Job: Pull out each line of the entries that contains the string "kern", copying the lines one by one.

━━━━━━━━

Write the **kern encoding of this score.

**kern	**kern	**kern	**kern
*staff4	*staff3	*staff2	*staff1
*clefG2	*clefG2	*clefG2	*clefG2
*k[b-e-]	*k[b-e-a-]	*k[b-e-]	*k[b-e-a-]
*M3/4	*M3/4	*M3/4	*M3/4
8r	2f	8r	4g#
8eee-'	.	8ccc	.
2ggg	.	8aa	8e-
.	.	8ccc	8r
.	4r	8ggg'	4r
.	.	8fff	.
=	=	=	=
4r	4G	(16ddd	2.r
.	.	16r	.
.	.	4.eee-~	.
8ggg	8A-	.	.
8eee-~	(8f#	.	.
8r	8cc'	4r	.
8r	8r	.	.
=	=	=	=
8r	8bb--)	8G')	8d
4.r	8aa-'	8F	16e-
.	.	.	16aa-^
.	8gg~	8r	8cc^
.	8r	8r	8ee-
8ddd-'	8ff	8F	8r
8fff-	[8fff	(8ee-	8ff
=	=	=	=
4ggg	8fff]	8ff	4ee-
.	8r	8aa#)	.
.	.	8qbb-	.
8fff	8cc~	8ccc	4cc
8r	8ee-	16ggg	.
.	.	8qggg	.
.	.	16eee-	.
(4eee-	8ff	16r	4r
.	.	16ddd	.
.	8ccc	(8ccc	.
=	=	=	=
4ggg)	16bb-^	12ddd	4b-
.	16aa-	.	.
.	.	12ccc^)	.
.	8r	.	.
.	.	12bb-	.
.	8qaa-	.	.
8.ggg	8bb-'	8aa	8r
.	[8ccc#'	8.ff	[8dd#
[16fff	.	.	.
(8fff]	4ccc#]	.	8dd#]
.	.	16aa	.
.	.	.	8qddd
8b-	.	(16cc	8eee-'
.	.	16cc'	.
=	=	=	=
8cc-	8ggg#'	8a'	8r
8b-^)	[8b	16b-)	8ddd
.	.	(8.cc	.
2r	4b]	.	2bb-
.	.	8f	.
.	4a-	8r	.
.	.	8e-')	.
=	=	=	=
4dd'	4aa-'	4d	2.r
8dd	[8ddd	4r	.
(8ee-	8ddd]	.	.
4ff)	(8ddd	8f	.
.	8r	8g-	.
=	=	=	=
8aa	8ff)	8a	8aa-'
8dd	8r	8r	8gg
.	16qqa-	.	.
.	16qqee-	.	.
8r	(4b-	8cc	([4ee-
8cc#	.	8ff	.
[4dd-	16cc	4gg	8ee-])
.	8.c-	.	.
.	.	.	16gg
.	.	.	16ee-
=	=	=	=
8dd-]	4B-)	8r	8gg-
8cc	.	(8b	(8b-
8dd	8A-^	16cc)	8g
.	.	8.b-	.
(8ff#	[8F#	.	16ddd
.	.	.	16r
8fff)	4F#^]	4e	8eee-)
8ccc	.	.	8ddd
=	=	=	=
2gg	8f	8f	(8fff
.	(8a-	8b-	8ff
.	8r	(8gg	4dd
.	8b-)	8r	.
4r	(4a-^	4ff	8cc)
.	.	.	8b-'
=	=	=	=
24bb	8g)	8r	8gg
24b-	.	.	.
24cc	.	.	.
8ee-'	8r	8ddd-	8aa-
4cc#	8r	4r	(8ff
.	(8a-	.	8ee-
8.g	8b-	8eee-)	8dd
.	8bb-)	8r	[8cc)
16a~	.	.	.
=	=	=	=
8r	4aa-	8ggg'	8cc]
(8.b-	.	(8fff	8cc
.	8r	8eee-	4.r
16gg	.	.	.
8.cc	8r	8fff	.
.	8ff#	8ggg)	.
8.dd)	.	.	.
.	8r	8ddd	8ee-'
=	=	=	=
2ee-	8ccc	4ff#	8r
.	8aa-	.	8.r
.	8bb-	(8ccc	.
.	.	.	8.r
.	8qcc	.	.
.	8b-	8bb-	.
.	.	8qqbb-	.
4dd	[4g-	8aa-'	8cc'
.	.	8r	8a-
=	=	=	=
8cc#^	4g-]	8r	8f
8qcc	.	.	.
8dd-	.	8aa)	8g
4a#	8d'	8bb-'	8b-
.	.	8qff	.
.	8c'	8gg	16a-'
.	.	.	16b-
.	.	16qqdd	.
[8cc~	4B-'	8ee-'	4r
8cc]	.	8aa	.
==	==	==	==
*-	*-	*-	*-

━━━━━━━━

Exercise solution:
Write the **kern encoding of this score.
**kern	**kern	**kern	**kern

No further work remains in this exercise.